--- Wiersze wejściowe ---

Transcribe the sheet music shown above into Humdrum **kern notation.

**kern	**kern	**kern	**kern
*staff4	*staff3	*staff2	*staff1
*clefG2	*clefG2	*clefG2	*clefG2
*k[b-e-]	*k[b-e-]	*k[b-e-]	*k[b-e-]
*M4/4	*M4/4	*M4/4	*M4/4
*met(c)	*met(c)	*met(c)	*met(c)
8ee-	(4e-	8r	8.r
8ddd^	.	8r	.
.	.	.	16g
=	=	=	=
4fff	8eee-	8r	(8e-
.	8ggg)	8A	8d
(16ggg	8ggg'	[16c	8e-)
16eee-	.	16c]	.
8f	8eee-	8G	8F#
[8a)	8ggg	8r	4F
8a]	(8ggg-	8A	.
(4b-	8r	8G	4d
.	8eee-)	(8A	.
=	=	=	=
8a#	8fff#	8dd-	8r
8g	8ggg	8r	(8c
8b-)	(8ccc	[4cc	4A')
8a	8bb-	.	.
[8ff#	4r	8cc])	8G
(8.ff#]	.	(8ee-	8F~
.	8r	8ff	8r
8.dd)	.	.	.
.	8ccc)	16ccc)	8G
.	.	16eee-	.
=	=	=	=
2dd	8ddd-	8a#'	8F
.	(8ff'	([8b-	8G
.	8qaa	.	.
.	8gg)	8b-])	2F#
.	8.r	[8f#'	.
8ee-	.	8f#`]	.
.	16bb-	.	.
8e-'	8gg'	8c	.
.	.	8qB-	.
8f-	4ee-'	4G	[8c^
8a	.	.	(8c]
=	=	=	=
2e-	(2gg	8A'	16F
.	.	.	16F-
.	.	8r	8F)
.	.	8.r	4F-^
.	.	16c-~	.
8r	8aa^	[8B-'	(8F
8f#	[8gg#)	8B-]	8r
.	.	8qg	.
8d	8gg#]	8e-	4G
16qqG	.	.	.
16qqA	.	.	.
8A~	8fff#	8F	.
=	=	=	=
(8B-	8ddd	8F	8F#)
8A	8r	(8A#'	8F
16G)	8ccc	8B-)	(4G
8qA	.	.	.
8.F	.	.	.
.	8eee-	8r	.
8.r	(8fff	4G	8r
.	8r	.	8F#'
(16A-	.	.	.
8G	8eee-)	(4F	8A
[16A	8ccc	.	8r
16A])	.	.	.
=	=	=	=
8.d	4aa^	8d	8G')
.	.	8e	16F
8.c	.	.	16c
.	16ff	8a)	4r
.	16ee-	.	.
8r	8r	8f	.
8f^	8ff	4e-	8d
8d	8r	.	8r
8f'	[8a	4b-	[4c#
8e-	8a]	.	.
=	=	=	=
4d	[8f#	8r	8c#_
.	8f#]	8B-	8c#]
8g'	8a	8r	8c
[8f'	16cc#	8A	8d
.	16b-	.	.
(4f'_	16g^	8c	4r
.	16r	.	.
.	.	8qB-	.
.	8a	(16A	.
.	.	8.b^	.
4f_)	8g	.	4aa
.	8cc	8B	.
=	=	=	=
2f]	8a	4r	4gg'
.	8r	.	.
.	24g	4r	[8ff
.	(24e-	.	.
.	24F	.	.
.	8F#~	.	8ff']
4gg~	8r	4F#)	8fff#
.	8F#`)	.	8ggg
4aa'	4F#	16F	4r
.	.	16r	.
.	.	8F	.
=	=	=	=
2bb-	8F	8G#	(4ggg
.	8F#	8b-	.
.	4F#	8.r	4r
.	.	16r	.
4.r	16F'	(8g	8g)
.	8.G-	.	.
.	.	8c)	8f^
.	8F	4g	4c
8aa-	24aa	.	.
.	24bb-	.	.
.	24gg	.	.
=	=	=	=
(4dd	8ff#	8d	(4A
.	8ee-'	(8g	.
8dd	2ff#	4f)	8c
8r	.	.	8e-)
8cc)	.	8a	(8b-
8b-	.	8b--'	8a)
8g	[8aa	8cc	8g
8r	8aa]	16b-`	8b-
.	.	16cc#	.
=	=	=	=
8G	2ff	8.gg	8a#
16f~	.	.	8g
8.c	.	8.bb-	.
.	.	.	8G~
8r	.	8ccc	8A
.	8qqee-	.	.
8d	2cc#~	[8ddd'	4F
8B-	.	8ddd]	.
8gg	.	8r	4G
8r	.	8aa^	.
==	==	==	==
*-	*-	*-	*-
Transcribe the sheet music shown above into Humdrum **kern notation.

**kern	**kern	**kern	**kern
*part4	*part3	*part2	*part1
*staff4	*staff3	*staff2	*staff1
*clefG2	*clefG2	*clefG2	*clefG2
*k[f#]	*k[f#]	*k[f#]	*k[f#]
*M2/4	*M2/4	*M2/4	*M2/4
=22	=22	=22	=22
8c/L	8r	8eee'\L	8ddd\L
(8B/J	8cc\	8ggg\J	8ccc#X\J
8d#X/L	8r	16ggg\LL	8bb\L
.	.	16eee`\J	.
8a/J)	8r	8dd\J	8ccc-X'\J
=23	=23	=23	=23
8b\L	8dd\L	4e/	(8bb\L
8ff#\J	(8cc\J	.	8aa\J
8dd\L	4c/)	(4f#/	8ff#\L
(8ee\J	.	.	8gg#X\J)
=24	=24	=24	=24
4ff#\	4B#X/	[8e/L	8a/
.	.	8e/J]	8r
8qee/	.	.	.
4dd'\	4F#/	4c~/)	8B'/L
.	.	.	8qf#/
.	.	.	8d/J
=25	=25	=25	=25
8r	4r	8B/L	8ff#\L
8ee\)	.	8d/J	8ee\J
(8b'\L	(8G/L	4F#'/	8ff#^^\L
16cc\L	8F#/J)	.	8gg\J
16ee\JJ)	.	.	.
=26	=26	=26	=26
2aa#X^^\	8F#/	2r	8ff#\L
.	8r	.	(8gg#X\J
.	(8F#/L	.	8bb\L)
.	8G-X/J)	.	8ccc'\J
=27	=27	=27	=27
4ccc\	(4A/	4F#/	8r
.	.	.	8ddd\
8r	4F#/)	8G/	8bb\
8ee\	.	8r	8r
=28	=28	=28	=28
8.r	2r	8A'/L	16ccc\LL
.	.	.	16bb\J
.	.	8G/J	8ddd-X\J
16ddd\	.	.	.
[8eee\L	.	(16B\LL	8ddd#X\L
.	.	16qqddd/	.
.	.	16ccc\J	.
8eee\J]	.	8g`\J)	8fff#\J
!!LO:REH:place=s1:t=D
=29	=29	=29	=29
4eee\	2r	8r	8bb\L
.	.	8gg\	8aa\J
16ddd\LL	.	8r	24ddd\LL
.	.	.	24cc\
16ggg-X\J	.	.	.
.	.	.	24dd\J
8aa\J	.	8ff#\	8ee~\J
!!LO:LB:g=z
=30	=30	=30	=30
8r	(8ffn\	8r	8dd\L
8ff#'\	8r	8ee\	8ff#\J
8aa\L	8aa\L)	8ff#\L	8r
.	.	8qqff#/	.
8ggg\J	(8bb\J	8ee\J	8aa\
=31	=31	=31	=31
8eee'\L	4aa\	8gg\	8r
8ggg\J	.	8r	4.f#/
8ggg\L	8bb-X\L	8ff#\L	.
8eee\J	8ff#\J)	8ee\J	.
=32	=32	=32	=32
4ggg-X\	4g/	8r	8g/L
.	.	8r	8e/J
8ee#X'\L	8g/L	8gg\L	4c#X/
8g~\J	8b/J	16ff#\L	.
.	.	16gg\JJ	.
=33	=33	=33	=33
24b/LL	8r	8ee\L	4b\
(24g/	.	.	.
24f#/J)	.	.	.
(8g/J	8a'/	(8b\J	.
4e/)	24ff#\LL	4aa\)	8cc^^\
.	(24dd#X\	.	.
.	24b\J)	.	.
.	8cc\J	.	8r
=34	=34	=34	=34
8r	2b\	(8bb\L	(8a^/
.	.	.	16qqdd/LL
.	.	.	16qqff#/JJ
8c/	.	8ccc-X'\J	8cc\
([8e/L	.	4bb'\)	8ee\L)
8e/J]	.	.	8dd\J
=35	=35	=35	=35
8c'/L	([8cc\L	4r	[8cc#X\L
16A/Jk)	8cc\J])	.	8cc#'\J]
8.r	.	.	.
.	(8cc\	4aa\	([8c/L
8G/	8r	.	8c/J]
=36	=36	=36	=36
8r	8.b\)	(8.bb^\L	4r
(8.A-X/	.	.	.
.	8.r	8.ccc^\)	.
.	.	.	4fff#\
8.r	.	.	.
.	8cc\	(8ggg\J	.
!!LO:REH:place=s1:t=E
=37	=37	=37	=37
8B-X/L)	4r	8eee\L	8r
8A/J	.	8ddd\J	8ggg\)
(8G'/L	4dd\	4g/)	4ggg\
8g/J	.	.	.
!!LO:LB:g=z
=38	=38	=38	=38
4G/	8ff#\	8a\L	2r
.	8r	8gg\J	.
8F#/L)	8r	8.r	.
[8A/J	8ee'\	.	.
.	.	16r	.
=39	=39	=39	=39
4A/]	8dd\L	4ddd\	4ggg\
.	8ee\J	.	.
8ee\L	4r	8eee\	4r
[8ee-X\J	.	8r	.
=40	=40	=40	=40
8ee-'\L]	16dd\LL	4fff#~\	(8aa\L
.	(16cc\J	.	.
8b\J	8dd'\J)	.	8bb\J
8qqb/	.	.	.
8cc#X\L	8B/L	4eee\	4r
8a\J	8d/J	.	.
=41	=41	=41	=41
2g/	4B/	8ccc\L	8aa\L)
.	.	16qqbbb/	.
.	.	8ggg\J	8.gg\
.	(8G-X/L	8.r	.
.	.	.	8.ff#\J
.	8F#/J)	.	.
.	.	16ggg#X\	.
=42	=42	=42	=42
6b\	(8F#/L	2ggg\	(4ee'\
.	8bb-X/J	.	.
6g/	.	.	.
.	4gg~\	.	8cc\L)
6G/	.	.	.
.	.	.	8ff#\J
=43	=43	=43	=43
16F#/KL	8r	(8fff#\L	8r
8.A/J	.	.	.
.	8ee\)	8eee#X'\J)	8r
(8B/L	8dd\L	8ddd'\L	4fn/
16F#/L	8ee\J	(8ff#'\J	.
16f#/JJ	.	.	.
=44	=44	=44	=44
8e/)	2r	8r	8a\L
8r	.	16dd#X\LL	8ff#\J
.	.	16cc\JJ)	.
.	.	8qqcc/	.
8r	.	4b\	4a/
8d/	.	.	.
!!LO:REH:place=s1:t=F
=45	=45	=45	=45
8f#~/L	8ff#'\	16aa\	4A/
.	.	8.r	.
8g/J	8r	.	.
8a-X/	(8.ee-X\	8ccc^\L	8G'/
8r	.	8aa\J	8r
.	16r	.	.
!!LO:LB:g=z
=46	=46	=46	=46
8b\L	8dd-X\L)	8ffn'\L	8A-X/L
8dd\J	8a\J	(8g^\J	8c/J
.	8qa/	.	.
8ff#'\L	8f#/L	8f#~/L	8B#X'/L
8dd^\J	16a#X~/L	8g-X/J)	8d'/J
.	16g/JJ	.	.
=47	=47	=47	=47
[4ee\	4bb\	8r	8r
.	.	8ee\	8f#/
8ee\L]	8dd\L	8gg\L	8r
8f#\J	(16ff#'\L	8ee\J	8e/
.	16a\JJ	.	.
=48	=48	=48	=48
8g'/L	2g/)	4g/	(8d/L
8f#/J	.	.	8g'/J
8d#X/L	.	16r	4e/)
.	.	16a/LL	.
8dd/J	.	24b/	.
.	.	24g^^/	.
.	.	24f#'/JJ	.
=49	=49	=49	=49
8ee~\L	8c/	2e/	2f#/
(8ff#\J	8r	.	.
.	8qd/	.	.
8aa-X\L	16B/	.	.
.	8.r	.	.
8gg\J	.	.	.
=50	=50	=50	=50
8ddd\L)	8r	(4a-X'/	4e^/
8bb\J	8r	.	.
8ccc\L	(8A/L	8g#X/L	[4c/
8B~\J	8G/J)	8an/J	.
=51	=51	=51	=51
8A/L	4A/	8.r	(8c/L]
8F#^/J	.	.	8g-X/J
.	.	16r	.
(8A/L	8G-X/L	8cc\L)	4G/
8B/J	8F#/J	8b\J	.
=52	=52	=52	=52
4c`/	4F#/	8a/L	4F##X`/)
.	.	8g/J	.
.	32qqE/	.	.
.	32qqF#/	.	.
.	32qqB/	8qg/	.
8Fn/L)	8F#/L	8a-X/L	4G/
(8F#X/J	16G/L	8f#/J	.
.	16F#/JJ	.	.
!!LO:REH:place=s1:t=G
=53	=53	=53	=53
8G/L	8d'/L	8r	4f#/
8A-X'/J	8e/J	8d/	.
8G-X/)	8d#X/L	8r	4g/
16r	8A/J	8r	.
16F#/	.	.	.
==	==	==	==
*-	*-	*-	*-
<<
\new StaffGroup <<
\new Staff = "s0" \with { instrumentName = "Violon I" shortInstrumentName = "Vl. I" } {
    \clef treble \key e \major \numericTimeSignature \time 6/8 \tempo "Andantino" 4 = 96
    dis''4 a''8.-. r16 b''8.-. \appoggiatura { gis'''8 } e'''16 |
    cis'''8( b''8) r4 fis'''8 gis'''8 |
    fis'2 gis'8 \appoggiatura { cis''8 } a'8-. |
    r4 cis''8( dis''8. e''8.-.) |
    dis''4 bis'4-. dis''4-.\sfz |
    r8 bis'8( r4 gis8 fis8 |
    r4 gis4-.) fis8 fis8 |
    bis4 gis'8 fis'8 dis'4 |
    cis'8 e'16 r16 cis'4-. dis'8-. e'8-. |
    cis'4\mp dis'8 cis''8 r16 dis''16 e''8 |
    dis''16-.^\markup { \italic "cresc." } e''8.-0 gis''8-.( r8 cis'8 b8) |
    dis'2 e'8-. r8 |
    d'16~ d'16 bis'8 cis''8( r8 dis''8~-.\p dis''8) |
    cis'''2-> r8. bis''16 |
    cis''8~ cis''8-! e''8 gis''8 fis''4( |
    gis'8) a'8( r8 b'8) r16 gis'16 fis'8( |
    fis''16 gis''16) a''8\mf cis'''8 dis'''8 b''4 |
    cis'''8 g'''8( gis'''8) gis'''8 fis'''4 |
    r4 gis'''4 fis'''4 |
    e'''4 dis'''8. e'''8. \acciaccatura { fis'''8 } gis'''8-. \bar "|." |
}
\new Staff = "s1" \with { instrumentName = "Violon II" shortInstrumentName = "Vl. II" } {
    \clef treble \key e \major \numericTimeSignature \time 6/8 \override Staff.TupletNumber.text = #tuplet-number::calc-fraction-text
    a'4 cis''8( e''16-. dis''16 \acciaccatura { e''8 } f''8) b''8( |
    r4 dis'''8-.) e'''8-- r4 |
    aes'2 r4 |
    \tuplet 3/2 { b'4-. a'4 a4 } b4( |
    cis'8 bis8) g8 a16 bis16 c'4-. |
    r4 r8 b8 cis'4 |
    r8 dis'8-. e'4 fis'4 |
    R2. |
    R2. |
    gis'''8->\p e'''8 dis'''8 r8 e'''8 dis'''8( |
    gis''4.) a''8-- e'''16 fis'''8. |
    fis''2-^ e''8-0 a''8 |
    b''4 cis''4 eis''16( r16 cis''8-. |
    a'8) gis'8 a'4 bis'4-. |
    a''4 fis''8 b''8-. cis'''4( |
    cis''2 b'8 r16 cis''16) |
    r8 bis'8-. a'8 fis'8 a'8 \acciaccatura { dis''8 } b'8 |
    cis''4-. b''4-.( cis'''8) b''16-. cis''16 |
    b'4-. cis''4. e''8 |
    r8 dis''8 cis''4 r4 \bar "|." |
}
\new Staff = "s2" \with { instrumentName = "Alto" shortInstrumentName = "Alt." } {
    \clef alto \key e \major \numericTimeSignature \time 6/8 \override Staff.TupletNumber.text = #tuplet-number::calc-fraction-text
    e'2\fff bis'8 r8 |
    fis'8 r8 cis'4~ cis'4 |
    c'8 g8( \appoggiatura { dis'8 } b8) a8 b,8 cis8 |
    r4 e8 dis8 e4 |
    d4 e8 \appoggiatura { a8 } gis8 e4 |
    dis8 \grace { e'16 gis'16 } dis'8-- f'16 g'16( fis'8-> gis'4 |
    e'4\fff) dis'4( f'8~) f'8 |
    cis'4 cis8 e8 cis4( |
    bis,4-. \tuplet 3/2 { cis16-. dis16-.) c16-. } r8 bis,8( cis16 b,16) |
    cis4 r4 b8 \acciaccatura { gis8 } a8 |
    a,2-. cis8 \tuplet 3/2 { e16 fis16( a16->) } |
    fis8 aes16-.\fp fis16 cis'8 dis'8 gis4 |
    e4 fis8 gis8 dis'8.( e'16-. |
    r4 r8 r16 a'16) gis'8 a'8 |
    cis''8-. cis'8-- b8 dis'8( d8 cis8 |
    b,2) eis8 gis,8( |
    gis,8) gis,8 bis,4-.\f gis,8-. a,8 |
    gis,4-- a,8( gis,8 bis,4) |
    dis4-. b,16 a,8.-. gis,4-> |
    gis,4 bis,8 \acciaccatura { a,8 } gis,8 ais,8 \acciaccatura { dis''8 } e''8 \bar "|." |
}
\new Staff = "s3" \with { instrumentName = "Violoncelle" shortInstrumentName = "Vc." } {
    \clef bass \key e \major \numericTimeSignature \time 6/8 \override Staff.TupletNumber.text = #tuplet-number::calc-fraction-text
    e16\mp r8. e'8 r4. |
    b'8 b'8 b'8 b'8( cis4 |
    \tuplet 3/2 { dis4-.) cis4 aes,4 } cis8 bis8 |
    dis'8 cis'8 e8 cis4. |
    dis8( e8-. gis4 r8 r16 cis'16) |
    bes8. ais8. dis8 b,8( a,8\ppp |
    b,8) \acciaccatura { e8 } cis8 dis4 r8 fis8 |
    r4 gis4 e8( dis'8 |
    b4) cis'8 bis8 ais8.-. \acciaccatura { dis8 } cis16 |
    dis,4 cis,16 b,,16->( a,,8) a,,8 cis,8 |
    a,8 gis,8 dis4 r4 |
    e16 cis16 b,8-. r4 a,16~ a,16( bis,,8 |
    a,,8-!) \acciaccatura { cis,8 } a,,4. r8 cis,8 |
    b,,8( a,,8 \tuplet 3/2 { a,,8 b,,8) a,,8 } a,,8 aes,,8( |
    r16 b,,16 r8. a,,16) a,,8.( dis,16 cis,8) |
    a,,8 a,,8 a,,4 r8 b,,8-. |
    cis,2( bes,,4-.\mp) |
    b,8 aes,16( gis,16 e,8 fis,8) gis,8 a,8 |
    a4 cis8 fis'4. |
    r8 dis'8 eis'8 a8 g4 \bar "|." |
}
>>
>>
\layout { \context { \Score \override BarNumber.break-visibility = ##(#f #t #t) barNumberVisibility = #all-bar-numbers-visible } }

---

* **Co zrobić**: Wskaż i przepisz każdy wiersz powyżej, w którym występuje ciąg „fraction”. Wielkość liter ma znaczenie.

* **Rozwiązanie**:
    \clef treble \key e \major \numericTimeSignature \time 6/8 \override Staff.TupletNumber.text = #tuplet-number::calc-fraction-text
    \clef alto \key e \major \numericTimeSignature \time 6/8 \override Staff.TupletNumber.text = #tuplet-number::calc-fraction-text
    \clef bass \key e \major \numericTimeSignature \time 6/8 \override Staff.TupletNumber.text = #tuplet-number::calc-fraction-text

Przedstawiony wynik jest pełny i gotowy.